» **SOURCE DATA**
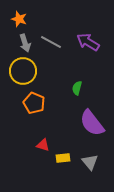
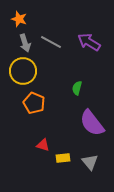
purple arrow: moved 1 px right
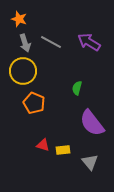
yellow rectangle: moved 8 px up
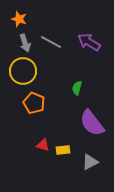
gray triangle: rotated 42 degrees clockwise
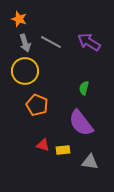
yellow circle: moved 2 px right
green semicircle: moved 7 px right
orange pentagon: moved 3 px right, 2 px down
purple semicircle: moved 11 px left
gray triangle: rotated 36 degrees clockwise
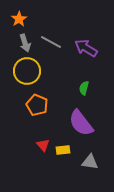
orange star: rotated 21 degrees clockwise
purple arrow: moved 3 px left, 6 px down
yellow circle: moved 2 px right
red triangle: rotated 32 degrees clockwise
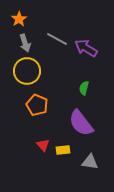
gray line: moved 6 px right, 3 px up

» **SHORT TASK**
Copy every line of text in the rows above without changing anything, and leave out the pictures.

» **OUTPUT OF THE EXERCISE**
purple arrow: moved 1 px right
yellow rectangle: moved 8 px up
gray triangle: rotated 42 degrees clockwise
yellow circle: moved 2 px right
green semicircle: moved 7 px right
orange pentagon: moved 3 px right, 2 px down
purple semicircle: moved 11 px left
gray triangle: rotated 36 degrees clockwise
orange star: rotated 21 degrees clockwise
purple arrow: moved 3 px left, 6 px down
yellow circle: moved 2 px right
red triangle: rotated 32 degrees clockwise
gray line: moved 6 px right, 3 px up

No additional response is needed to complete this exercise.